§ TASK TO COMPLETE
Below are the entries; transcribe them exactly and drop every picture.

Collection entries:
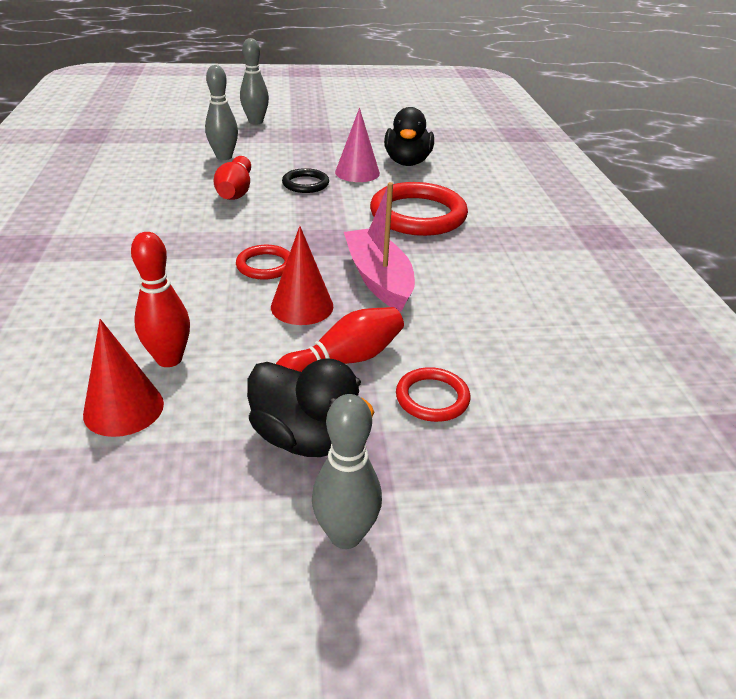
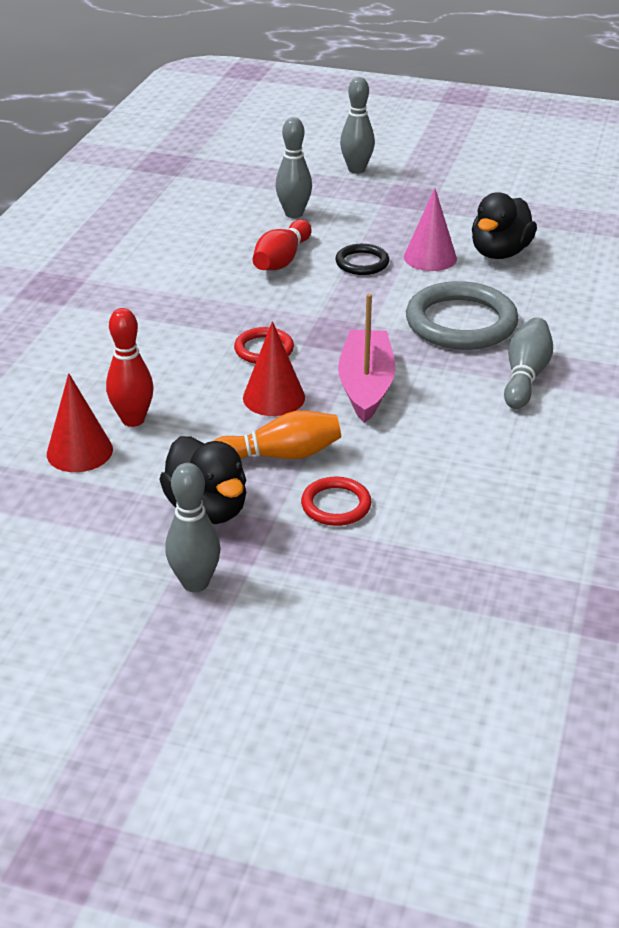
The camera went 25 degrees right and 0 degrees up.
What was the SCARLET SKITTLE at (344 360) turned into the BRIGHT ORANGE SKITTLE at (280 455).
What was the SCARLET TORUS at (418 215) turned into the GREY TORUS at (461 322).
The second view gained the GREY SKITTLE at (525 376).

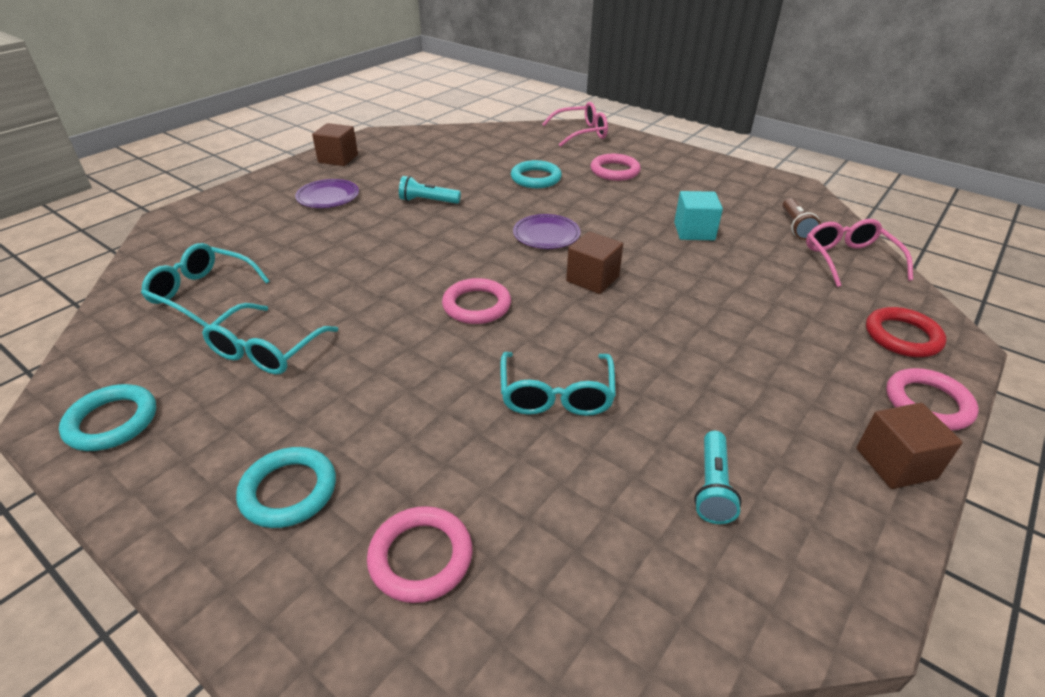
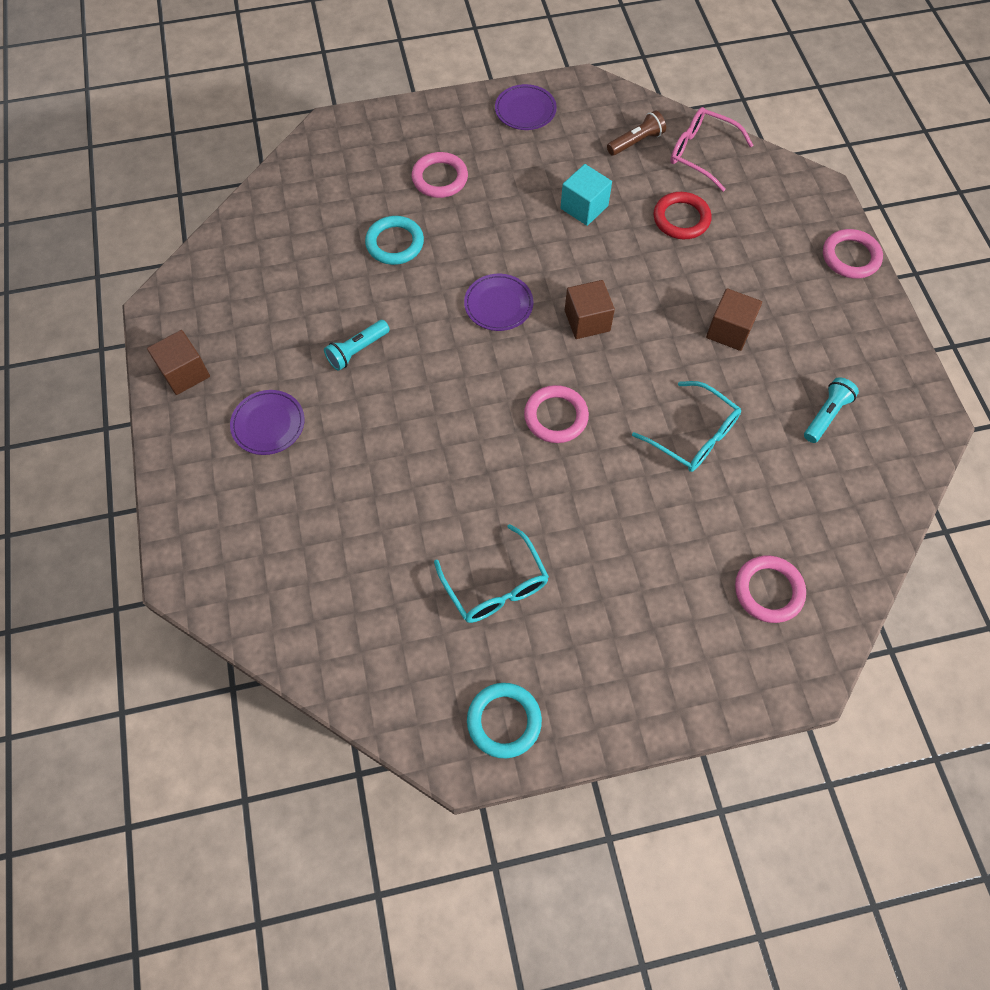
The camera went 50 degrees left and 25 degrees up.
The second view lost the TEAL EYEGLASSES at (202 293).
The second view lost the TEAL TORUS at (288 491).
The second view lost the ROSY EYEGLASSES at (581 133).
The TEAL POCKET TORCH at (712 487) ended up facing another way, 105 degrees counterclockwise from before.
The DARK BROWN POCKET TORCH at (795 226) ended up facing another way, 75 degrees counterclockwise from before.
The DARK BROWN CUBE ended up elsewhere, having gone from (895 463) to (729 330).
The SCARLET TORUS ended up elsewhere, having gone from (902 336) to (681 219).
The second view gained the ROYAL PURPLE FLAT DISH at (525 110).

§ RESULT OF THIS EXERCISE
The camera went 25 degrees right and 0 degrees up.
What was the SCARLET SKITTLE at (344 360) turned into the BRIGHT ORANGE SKITTLE at (280 455).
What was the SCARLET TORUS at (418 215) turned into the GREY TORUS at (461 322).
The second view gained the GREY SKITTLE at (525 376).

The camera went 50 degrees left and 25 degrees up.
The second view lost the TEAL EYEGLASSES at (202 293).
The second view lost the TEAL TORUS at (288 491).
The second view lost the ROSY EYEGLASSES at (581 133).
The TEAL POCKET TORCH at (712 487) ended up facing another way, 105 degrees counterclockwise from before.
The DARK BROWN POCKET TORCH at (795 226) ended up facing another way, 75 degrees counterclockwise from before.
The DARK BROWN CUBE ended up elsewhere, having gone from (895 463) to (729 330).
The SCARLET TORUS ended up elsewhere, having gone from (902 336) to (681 219).
The second view gained the ROYAL PURPLE FLAT DISH at (525 110).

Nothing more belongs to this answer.